• Exercise: Everything in the listing below from the line containing "turquoise battery [256,357,286,412] -> none" through the line containing "pink cylinder [297,394,373,476] -> none" must be repeated exactly; the remaining lines are not wanted.

• Data shown:
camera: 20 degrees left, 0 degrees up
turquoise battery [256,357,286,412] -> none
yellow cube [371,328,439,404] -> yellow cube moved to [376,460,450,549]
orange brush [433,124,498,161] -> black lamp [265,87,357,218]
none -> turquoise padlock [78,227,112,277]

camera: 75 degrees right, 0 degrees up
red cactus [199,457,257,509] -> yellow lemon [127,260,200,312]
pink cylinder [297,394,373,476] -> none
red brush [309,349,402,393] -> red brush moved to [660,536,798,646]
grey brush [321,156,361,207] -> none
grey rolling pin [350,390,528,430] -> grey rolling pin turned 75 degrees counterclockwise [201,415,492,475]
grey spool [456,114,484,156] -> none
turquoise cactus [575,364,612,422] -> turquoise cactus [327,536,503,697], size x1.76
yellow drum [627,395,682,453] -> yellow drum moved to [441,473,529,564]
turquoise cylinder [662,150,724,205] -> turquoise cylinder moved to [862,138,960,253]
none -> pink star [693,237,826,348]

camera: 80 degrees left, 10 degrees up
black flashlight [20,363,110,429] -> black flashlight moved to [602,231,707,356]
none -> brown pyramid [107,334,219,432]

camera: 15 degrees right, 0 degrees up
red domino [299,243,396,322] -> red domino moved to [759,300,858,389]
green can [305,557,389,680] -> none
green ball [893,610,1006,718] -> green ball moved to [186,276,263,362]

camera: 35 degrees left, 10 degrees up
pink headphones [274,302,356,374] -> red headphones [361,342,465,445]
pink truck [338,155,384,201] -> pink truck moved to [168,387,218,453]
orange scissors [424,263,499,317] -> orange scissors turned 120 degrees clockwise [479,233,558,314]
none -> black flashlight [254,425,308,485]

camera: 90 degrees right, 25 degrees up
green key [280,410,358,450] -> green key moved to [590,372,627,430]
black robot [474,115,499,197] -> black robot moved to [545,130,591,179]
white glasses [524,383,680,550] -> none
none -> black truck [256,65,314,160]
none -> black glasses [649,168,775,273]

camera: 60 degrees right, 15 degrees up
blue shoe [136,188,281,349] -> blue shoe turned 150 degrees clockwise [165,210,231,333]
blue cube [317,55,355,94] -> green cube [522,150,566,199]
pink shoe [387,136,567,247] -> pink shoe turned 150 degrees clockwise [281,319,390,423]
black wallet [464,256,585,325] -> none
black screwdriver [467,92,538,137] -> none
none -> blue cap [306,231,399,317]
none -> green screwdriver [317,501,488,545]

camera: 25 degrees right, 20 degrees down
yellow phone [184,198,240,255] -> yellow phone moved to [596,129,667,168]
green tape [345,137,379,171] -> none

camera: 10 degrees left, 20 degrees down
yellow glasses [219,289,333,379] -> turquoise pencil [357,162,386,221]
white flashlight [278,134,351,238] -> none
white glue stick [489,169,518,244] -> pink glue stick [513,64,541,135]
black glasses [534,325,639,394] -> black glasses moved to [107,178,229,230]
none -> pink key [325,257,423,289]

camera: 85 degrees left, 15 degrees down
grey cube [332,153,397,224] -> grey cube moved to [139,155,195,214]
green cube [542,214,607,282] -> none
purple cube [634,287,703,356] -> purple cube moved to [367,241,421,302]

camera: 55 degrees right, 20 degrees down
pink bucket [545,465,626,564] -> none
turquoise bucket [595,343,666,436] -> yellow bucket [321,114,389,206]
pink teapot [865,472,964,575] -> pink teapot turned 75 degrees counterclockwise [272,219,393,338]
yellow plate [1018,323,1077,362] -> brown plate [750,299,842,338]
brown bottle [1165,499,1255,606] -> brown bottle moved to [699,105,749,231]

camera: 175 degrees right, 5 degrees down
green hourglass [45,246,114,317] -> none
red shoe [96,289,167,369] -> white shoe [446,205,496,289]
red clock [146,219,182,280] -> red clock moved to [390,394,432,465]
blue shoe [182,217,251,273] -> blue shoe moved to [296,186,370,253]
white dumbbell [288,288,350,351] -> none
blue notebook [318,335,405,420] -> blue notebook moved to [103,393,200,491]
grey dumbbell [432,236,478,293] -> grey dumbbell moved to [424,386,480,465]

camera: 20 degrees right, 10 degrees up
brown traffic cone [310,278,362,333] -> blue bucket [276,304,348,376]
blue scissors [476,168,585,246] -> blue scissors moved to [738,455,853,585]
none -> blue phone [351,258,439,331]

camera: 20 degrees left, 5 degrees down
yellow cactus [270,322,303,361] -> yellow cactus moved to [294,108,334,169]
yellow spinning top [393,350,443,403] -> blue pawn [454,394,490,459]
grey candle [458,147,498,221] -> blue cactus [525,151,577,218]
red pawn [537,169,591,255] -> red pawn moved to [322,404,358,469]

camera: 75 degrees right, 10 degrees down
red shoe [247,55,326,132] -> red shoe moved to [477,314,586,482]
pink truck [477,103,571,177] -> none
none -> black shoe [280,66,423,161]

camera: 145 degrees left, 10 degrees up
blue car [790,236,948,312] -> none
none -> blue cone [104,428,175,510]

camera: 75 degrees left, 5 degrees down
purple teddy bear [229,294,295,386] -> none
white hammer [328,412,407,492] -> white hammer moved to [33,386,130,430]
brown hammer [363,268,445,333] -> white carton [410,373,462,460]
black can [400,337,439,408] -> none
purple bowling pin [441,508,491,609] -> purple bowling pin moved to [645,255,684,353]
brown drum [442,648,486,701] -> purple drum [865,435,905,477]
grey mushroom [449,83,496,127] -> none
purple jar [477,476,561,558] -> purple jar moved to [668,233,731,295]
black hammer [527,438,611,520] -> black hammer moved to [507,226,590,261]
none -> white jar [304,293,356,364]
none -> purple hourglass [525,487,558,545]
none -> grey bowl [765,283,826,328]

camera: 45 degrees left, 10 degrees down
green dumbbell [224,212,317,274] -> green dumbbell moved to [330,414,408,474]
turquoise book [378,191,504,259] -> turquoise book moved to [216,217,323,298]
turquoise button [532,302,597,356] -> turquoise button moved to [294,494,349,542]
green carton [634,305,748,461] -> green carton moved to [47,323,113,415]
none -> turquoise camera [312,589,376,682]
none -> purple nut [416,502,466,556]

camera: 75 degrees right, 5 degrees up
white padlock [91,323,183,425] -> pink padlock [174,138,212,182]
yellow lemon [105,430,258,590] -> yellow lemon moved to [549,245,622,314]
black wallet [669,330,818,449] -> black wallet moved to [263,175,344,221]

• Output for this task:
turquoise battery [256,357,286,412] -> none
yellow cube [371,328,439,404] -> yellow cube moved to [376,460,450,549]
orange brush [433,124,498,161] -> black lamp [265,87,357,218]
none -> turquoise padlock [78,227,112,277]

camera: 75 degrees right, 0 degrees up
red cactus [199,457,257,509] -> yellow lemon [127,260,200,312]
pink cylinder [297,394,373,476] -> none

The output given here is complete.